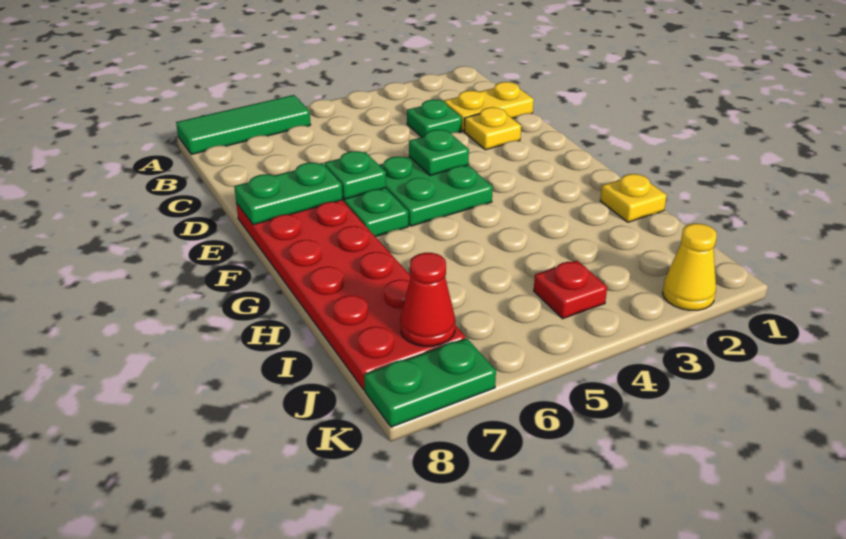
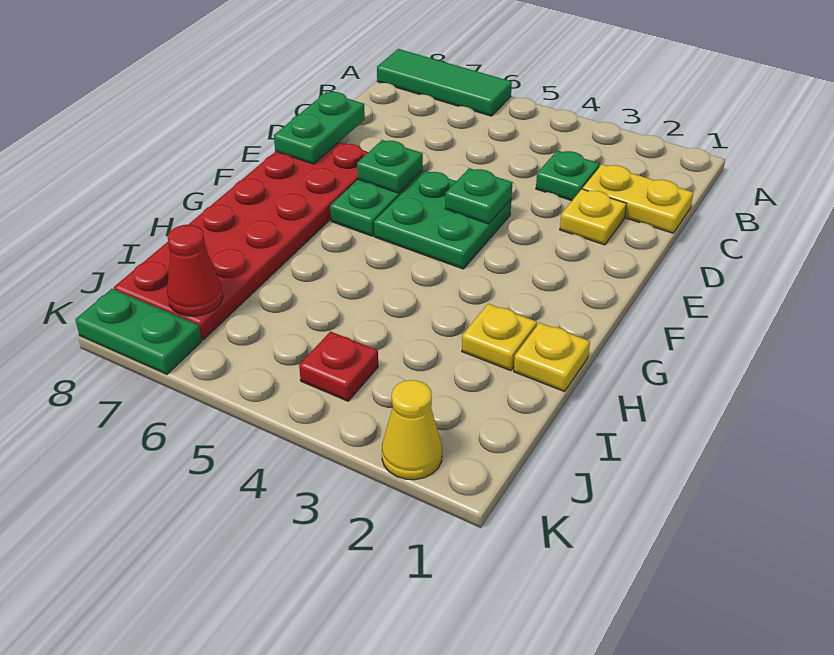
green plate E7:E8 level 2 -> green plate D8:E8 level 2
none -> yellow plate H2 level 1

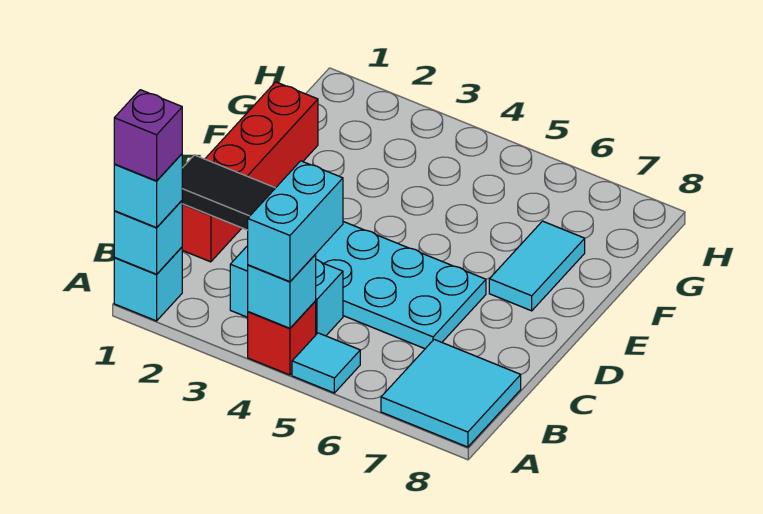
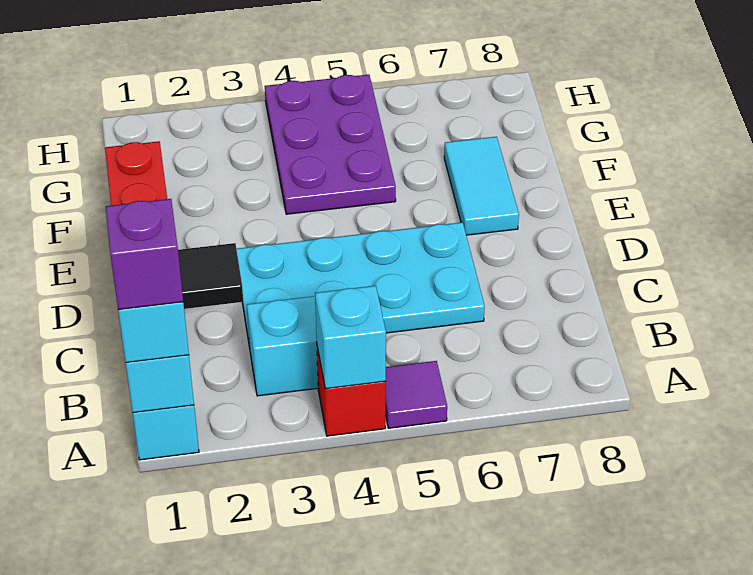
cyan brick A4:B4 level 3 -> none
cyan tile A5 level 1 -> purple tile A5 level 1
cyan tile A7:B8 level 1 -> none
none -> purple plate F4:H5 level 1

# # # # # # #

▸ **TASK DESCRIPTION**: Please set down, with no changes, the line that contains "cyan tile A7:B8 level 1 -> none" and all the lines after it until the entries end; write nothing besides them.

▸ **OUTPUT FOR THIS TASK**:
cyan tile A7:B8 level 1 -> none
none -> purple plate F4:H5 level 1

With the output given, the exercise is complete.